=== ABOUT THIS TASK ===
Could you copy out all the lines in the material below where the word "turquoise" occurs?

=== EXTRACTED RECORDS ===
────────

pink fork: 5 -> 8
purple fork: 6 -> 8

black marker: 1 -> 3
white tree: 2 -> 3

────────

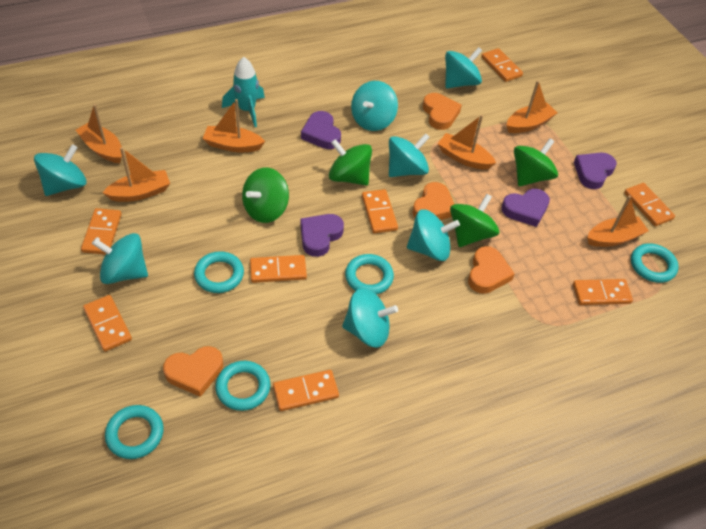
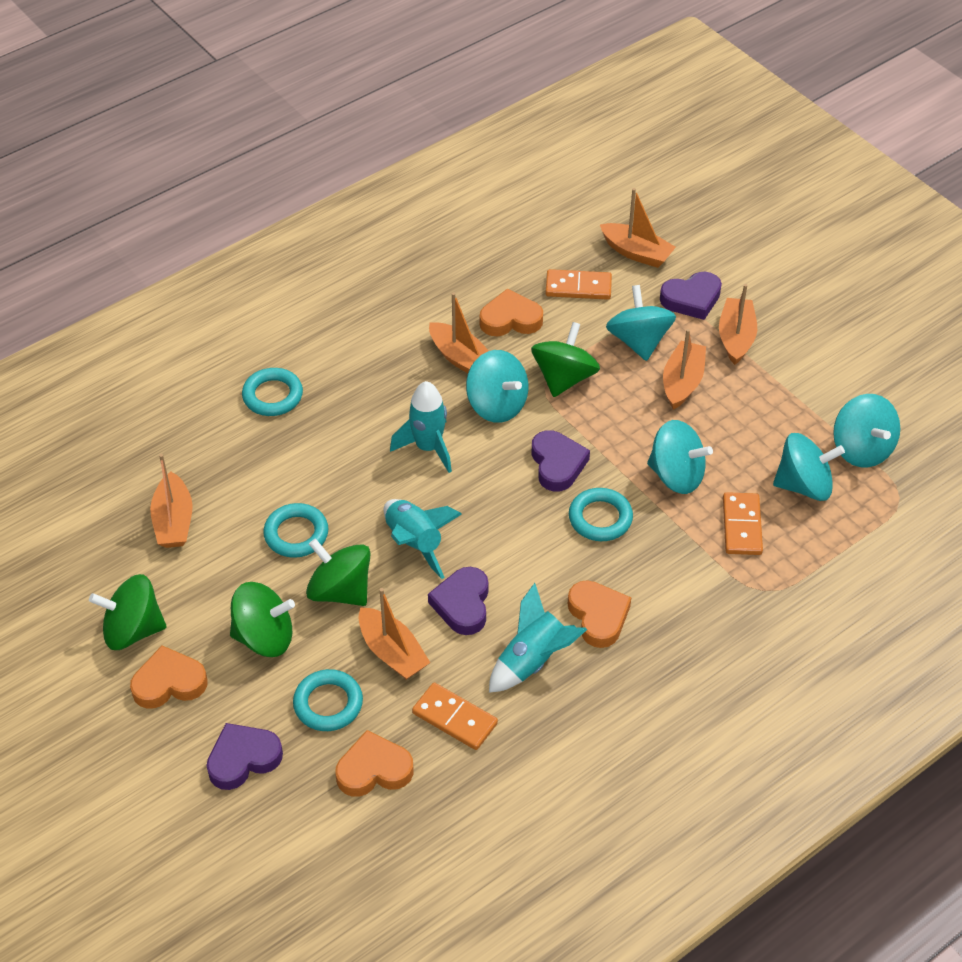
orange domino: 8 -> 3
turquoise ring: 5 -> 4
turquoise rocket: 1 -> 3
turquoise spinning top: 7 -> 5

────────

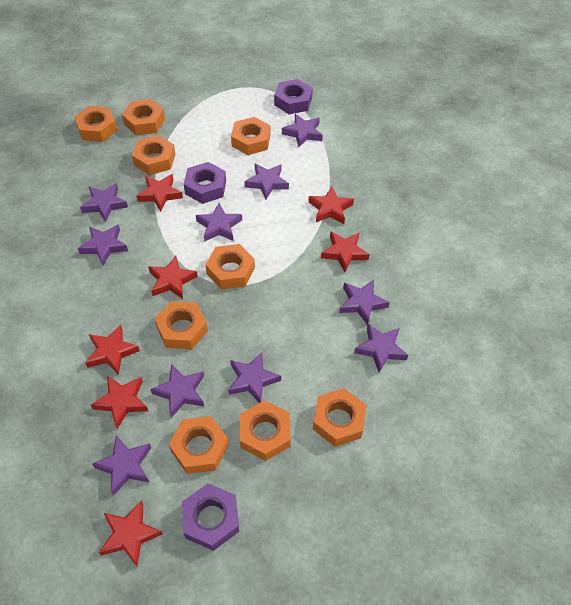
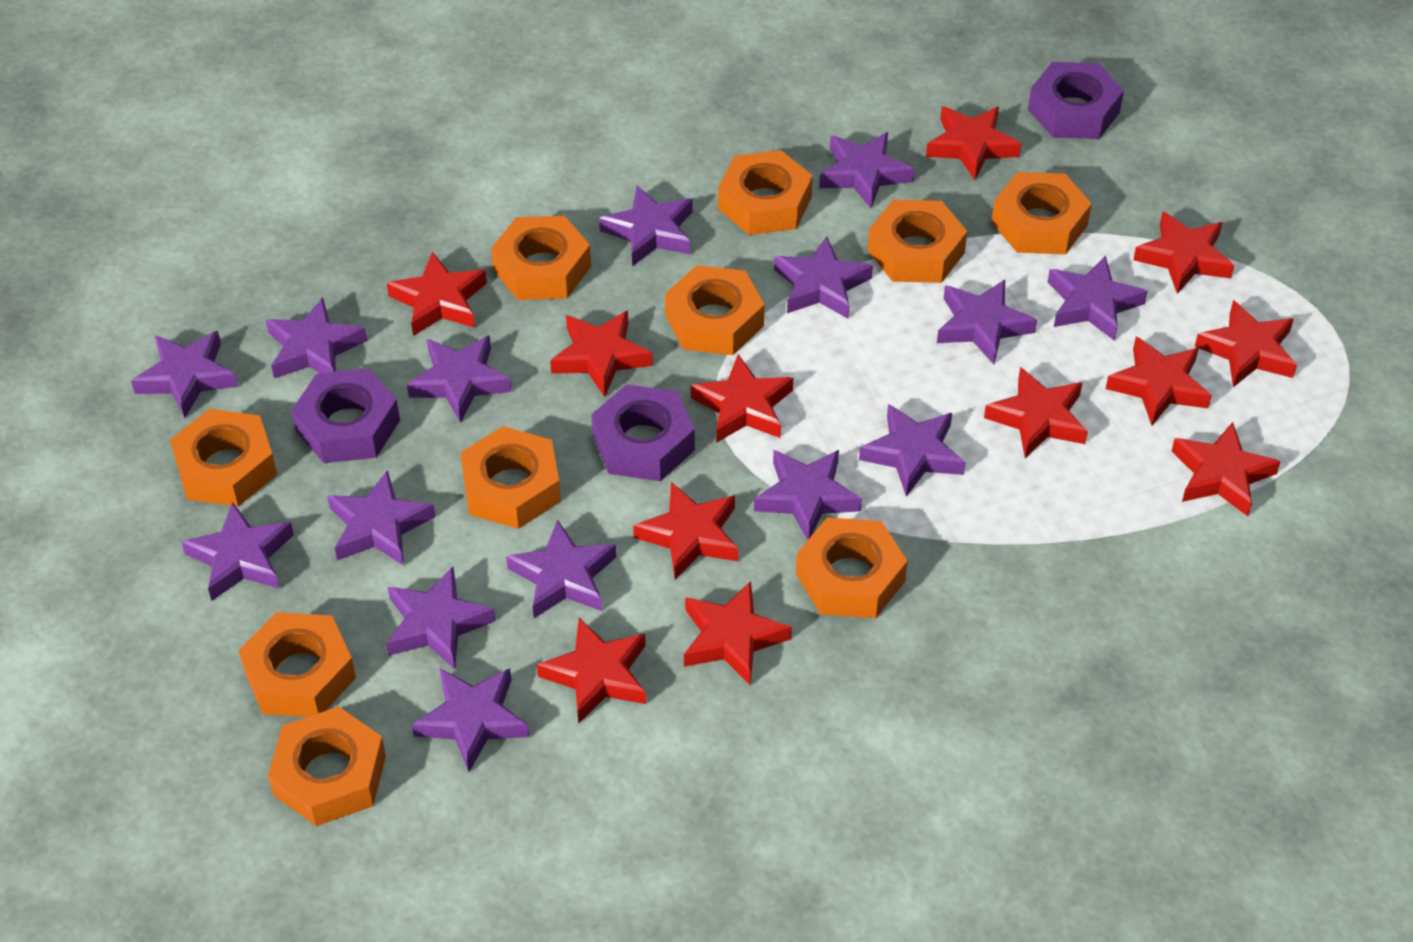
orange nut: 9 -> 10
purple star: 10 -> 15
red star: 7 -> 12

────────

=== EXERCISE SOLUTION ===
turquoise ring: 5 -> 4
turquoise rocket: 1 -> 3
turquoise spinning top: 7 -> 5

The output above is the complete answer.